-- Opening Marker --

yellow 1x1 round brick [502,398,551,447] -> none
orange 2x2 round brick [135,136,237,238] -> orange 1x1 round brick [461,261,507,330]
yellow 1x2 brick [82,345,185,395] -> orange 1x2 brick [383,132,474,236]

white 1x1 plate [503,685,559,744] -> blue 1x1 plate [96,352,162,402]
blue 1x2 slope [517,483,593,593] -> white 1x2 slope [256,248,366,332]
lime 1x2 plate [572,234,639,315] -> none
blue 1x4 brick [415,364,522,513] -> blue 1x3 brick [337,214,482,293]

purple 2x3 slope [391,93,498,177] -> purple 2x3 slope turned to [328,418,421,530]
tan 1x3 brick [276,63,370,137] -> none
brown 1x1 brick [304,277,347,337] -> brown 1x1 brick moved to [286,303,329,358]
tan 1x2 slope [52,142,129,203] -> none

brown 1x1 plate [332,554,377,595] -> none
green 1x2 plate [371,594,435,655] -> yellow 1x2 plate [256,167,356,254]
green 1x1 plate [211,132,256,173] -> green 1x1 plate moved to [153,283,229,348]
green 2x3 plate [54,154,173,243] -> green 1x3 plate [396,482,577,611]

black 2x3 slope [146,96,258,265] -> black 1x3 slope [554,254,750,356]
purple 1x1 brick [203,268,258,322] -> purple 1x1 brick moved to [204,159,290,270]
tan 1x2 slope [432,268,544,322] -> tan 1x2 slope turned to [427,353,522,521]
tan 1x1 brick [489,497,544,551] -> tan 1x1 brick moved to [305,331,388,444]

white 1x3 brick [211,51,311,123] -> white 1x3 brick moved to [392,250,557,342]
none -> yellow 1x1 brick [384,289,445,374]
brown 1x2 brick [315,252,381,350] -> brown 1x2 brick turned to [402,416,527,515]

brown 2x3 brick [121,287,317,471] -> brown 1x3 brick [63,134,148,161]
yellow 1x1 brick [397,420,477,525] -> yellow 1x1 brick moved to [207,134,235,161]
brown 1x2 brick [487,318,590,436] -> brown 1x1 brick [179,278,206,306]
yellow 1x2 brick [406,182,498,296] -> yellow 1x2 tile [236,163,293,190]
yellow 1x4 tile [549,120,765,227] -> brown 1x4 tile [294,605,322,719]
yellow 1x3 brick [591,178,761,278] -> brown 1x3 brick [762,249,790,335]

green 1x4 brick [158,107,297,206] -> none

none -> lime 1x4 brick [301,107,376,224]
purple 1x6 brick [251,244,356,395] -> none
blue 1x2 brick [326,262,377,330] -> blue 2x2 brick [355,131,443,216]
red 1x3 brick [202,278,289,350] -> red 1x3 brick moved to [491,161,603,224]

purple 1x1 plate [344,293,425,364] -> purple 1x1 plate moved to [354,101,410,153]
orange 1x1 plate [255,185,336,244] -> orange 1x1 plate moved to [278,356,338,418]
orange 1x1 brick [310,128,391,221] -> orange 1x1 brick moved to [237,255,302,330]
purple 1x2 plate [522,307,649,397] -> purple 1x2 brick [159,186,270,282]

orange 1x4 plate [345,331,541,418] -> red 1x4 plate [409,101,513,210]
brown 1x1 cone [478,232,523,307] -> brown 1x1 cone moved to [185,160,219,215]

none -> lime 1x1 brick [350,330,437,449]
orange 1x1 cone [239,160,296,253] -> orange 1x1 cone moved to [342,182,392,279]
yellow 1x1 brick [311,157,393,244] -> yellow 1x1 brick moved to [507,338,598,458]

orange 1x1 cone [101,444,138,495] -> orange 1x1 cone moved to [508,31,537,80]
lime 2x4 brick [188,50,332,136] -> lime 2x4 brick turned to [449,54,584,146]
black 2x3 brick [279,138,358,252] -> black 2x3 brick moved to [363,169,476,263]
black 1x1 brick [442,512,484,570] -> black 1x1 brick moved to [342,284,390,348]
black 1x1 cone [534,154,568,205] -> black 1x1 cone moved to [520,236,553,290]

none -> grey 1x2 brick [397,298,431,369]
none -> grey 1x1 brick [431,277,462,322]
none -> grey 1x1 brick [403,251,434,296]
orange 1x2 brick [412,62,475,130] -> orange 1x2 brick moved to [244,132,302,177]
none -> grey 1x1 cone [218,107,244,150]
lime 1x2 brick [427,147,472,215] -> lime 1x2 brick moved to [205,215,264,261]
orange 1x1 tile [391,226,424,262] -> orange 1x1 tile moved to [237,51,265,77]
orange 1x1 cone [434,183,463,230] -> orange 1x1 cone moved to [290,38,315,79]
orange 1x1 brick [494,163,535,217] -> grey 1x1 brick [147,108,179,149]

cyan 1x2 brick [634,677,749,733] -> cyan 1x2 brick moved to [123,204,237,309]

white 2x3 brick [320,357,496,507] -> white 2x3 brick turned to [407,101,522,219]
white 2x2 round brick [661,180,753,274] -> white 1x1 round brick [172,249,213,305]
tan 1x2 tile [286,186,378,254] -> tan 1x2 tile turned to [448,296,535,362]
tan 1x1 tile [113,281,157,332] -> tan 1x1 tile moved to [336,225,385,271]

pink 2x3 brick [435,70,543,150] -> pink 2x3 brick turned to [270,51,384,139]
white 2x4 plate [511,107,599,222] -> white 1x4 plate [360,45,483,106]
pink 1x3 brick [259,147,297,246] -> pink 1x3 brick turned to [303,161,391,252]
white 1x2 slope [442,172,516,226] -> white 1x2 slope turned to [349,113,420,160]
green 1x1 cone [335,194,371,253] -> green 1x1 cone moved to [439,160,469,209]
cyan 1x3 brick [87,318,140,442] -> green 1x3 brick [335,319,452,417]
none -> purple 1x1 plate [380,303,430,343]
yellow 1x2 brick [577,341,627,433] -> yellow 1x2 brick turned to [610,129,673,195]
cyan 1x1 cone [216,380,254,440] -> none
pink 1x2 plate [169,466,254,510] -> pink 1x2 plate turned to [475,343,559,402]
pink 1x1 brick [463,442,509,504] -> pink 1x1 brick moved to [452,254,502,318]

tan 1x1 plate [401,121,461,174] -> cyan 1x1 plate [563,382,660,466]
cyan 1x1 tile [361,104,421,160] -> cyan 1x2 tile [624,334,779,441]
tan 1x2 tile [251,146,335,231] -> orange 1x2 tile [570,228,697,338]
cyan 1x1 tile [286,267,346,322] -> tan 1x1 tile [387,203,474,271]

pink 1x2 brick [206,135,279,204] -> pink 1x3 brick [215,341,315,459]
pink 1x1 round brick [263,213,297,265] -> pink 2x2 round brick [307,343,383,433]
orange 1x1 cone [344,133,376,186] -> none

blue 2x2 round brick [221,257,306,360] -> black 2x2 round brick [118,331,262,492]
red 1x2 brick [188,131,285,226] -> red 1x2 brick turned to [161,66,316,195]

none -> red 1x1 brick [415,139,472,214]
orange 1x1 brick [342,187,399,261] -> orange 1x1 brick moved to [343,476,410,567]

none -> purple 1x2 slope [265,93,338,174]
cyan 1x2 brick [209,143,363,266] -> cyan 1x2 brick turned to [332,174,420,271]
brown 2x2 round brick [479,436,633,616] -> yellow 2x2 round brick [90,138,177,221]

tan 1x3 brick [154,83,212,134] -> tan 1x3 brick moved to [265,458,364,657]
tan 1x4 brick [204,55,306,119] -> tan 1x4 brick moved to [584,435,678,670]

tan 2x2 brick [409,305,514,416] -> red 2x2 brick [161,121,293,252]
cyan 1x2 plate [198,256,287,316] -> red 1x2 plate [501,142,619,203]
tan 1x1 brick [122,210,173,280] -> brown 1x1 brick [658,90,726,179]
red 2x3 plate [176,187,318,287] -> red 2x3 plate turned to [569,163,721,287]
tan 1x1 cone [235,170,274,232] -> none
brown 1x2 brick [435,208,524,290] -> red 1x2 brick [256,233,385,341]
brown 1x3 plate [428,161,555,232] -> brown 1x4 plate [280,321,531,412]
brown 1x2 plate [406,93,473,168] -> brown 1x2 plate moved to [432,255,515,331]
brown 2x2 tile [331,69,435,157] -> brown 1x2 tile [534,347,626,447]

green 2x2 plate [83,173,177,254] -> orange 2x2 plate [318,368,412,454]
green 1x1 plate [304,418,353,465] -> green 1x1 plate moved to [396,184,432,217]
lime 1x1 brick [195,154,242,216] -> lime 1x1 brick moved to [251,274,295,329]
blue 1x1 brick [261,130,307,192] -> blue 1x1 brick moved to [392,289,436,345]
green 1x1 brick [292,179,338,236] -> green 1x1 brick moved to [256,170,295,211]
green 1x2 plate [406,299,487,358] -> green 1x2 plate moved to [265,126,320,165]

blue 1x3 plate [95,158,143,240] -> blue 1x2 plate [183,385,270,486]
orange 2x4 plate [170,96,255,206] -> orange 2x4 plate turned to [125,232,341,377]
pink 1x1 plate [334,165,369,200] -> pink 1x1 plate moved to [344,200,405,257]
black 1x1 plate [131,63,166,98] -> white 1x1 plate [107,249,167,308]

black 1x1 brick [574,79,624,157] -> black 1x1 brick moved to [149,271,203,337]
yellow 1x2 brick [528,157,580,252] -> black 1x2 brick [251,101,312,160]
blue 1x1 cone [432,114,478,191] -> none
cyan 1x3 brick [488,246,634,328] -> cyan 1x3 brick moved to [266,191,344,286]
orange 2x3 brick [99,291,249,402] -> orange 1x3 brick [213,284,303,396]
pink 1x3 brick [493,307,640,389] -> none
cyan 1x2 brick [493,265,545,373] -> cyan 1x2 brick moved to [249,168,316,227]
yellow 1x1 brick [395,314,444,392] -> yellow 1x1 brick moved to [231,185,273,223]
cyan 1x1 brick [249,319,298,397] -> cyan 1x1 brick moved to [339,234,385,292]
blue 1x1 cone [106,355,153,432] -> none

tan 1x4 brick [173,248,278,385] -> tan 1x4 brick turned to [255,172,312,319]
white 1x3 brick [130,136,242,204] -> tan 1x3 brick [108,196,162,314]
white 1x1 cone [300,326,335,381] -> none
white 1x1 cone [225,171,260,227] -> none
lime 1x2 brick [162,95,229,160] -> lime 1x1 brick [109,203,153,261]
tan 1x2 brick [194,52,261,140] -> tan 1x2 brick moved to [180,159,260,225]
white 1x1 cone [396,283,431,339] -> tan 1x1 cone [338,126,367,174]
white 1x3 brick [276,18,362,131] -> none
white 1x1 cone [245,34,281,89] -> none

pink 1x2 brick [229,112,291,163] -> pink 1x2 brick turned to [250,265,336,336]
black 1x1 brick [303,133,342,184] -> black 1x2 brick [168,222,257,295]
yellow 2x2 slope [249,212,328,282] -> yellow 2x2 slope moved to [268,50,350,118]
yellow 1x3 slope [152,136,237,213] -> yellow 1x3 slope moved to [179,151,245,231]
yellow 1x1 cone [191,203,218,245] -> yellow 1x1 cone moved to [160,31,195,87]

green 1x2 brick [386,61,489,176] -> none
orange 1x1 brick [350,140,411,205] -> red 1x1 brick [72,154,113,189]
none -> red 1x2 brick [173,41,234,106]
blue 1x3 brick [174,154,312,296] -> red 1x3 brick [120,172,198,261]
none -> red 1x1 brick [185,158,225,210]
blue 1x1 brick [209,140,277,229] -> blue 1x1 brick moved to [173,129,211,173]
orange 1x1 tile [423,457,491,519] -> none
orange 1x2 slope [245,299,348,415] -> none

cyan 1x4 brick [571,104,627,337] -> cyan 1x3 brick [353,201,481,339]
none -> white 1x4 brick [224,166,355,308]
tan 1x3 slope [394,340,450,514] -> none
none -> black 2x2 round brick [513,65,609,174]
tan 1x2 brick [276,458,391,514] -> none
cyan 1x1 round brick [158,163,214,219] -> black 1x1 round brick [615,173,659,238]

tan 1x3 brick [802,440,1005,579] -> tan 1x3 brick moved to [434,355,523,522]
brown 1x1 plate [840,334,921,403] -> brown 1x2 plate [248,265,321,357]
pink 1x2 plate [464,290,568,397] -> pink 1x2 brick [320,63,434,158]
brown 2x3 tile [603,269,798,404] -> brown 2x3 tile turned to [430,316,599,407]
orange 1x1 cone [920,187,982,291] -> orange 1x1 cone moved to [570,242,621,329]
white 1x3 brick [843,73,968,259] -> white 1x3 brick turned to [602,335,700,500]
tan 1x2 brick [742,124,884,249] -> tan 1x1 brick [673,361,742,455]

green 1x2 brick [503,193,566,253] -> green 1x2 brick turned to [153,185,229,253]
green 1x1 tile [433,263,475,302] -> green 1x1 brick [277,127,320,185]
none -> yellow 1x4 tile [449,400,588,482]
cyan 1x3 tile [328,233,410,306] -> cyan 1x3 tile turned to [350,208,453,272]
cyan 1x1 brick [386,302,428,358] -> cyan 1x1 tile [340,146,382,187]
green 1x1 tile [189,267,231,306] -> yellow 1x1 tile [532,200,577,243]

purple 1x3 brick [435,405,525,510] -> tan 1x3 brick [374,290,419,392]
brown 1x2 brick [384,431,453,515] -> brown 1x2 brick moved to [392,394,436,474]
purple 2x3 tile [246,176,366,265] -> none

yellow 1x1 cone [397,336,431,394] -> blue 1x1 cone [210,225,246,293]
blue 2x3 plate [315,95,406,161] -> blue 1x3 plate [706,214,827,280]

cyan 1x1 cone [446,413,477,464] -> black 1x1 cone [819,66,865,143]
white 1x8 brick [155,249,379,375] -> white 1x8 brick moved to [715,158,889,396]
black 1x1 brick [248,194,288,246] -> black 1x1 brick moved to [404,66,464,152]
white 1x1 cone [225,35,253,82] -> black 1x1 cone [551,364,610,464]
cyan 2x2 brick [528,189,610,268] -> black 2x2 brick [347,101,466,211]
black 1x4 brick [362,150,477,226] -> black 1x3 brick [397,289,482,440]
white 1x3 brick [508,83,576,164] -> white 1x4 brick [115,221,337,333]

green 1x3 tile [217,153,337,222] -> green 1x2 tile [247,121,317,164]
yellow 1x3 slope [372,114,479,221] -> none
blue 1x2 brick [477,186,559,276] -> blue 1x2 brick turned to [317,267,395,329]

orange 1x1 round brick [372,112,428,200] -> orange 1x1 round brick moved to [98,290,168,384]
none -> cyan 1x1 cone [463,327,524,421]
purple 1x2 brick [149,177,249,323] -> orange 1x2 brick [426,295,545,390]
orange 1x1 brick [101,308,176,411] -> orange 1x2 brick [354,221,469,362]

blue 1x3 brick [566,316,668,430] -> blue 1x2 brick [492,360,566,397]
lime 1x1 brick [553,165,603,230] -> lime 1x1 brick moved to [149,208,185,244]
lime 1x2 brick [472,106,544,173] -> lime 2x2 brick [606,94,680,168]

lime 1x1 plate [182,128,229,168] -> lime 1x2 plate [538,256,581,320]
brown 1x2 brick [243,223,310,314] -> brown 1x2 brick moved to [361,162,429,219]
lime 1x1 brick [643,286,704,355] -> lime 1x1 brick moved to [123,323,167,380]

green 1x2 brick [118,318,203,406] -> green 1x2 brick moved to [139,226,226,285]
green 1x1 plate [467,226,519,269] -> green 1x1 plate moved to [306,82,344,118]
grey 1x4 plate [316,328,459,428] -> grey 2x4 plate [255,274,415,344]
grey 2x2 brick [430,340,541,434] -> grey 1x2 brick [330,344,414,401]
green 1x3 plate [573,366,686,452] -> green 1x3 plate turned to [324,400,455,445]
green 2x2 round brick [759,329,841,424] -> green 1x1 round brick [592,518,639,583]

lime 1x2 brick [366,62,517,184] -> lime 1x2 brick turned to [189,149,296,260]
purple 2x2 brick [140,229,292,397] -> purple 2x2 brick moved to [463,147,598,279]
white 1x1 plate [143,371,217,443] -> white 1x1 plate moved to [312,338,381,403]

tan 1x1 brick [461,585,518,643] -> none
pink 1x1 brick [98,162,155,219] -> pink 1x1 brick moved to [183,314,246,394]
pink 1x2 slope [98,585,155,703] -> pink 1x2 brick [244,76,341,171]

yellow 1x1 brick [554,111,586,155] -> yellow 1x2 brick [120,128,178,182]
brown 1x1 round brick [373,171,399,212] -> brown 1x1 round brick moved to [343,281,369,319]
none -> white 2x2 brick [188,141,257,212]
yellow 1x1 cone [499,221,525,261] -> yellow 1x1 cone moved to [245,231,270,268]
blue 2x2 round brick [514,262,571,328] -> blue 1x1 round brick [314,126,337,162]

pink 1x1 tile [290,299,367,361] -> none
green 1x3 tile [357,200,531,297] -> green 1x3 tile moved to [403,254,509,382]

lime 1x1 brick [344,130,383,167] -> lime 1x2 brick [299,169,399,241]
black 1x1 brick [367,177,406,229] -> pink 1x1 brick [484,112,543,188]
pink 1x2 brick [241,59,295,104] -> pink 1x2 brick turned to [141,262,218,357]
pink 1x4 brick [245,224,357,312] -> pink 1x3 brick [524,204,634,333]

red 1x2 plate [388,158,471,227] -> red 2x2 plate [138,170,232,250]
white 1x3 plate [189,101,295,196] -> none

-- Closing Marker --

**Problem statement**:
Your answer should be the lines above from the one containing "cyan 1x3 tile [328,233,410,306]" through the one containing "purple 1x2 brick [149,177,249,323]", copied exactly and with both ends kept.

**Task result**:
cyan 1x3 tile [328,233,410,306] -> cyan 1x3 tile turned to [350,208,453,272]
cyan 1x1 brick [386,302,428,358] -> cyan 1x1 tile [340,146,382,187]
green 1x1 tile [189,267,231,306] -> yellow 1x1 tile [532,200,577,243]

purple 1x3 brick [435,405,525,510] -> tan 1x3 brick [374,290,419,392]
brown 1x2 brick [384,431,453,515] -> brown 1x2 brick moved to [392,394,436,474]
purple 2x3 tile [246,176,366,265] -> none

yellow 1x1 cone [397,336,431,394] -> blue 1x1 cone [210,225,246,293]
blue 2x3 plate [315,95,406,161] -> blue 1x3 plate [706,214,827,280]

cyan 1x1 cone [446,413,477,464] -> black 1x1 cone [819,66,865,143]
white 1x8 brick [155,249,379,375] -> white 1x8 brick moved to [715,158,889,396]
black 1x1 brick [248,194,288,246] -> black 1x1 brick moved to [404,66,464,152]
white 1x1 cone [225,35,253,82] -> black 1x1 cone [551,364,610,464]
cyan 2x2 brick [528,189,610,268] -> black 2x2 brick [347,101,466,211]
black 1x4 brick [362,150,477,226] -> black 1x3 brick [397,289,482,440]
white 1x3 brick [508,83,576,164] -> white 1x4 brick [115,221,337,333]

green 1x3 tile [217,153,337,222] -> green 1x2 tile [247,121,317,164]
yellow 1x3 slope [372,114,479,221] -> none
blue 1x2 brick [477,186,559,276] -> blue 1x2 brick turned to [317,267,395,329]

orange 1x1 round brick [372,112,428,200] -> orange 1x1 round brick moved to [98,290,168,384]
none -> cyan 1x1 cone [463,327,524,421]
purple 1x2 brick [149,177,249,323] -> orange 1x2 brick [426,295,545,390]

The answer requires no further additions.